▸ **Records supplied**:
-------

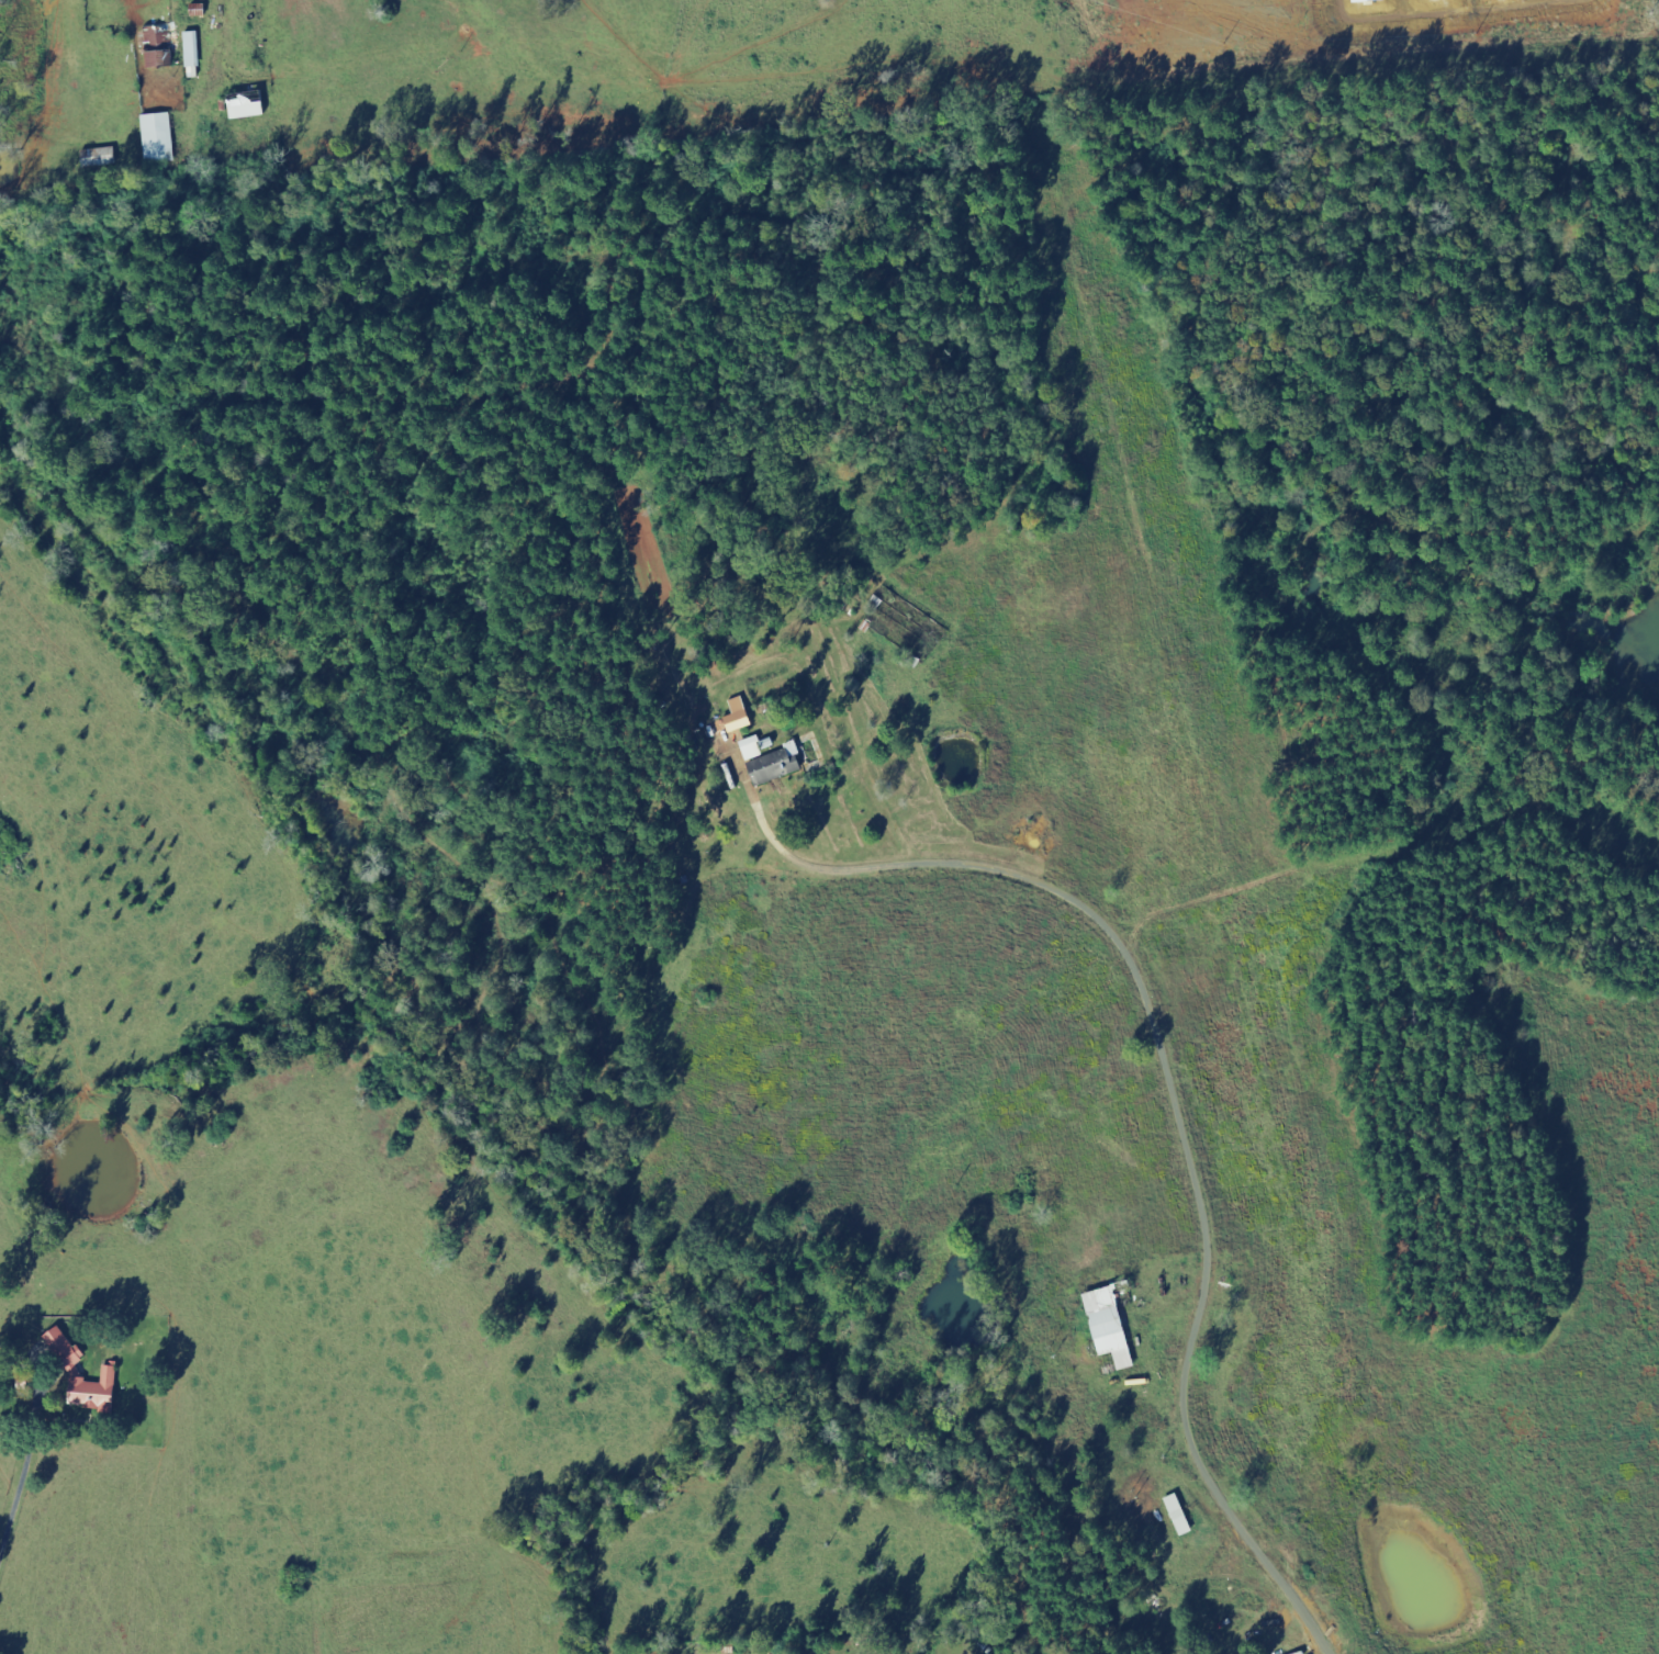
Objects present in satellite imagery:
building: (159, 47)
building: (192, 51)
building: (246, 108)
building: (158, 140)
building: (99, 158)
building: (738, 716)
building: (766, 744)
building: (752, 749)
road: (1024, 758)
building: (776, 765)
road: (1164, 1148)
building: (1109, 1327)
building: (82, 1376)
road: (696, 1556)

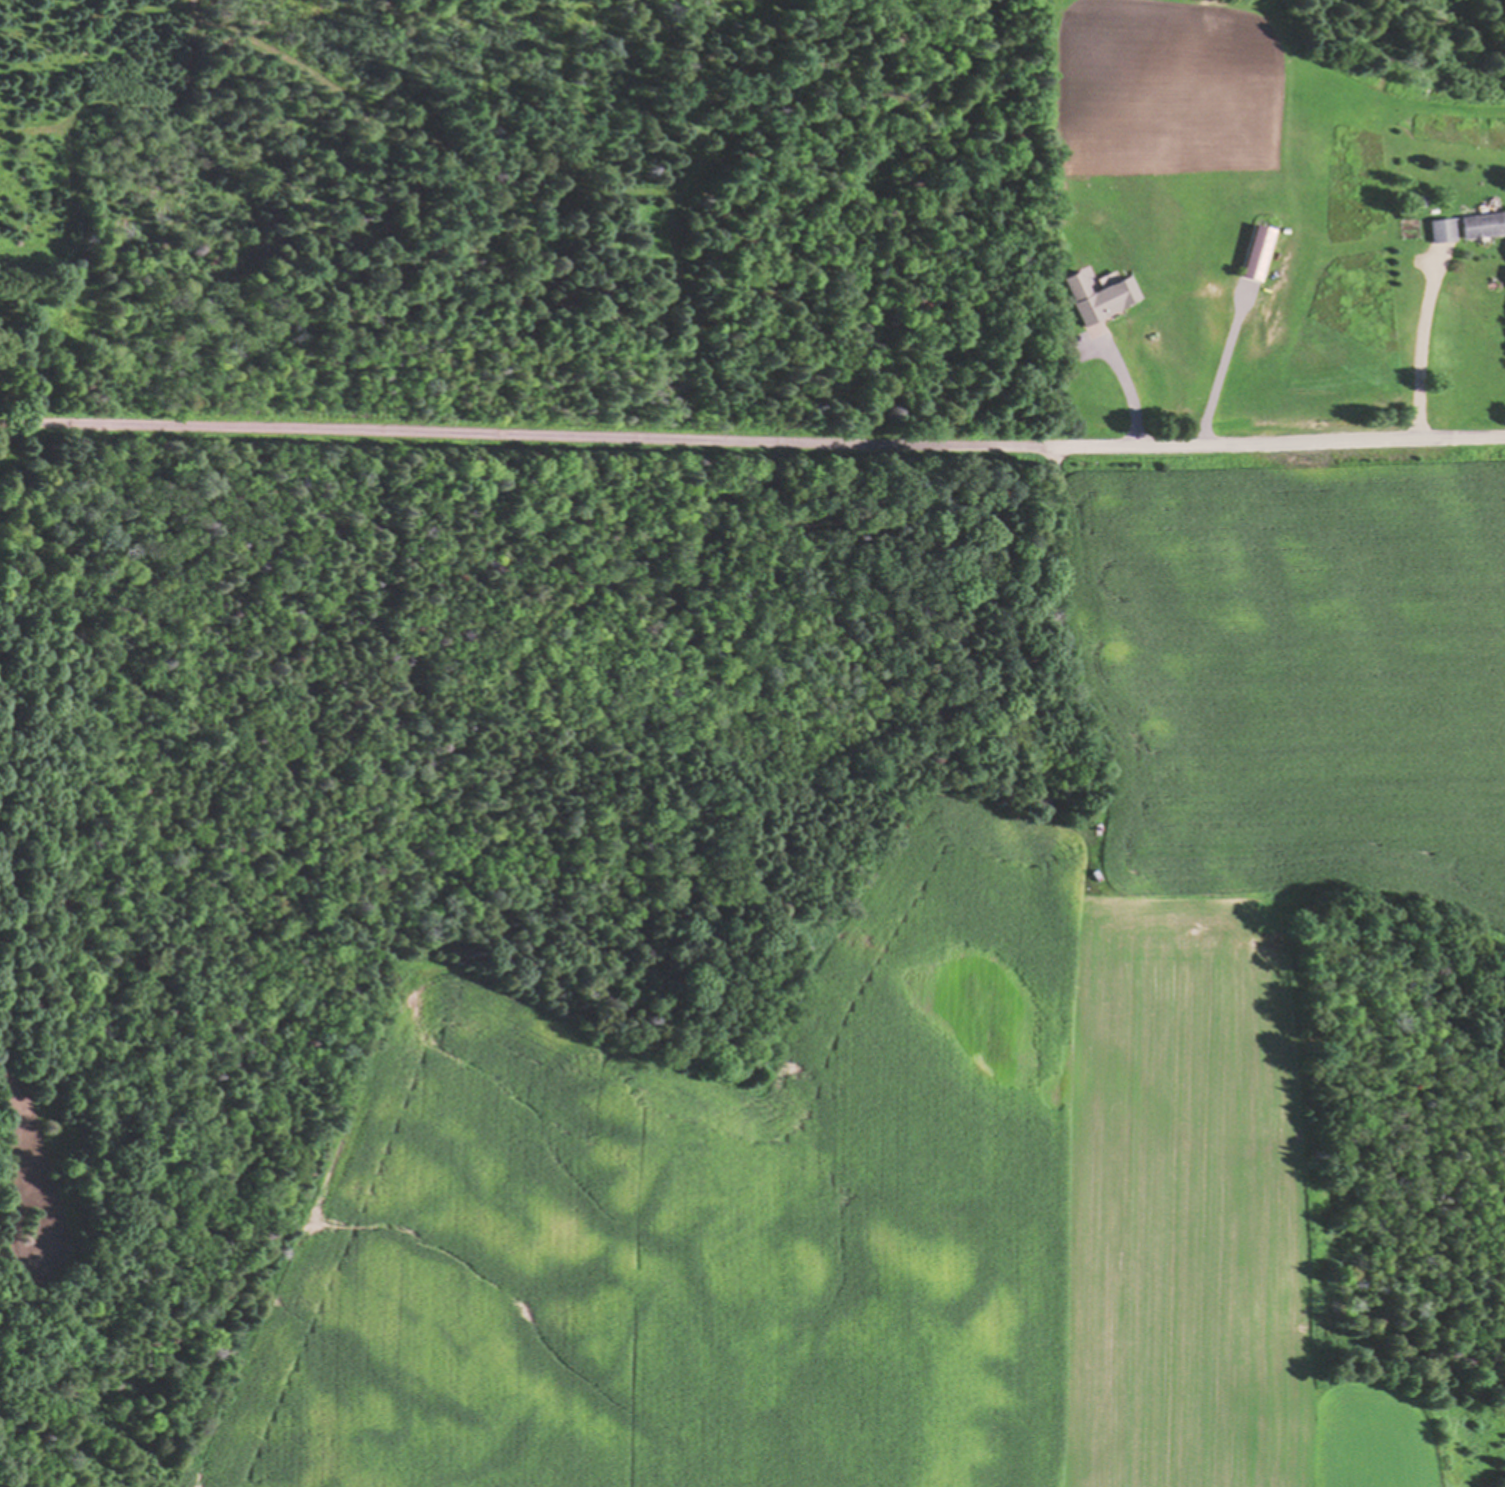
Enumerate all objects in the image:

-------

▸ **Work task**: Your copy of the entries must be exact and must contain no pictures.

▸ **Exercise result**:
Objects present in satellite imagery:
building: (159, 47)
building: (192, 51)
building: (246, 108)
building: (158, 140)
building: (99, 158)
building: (738, 716)
building: (766, 744)
building: (752, 749)
road: (1024, 758)
building: (776, 765)
road: (1164, 1148)
building: (1109, 1327)
building: (82, 1376)
road: (696, 1556)

Enumerate all objects in the image:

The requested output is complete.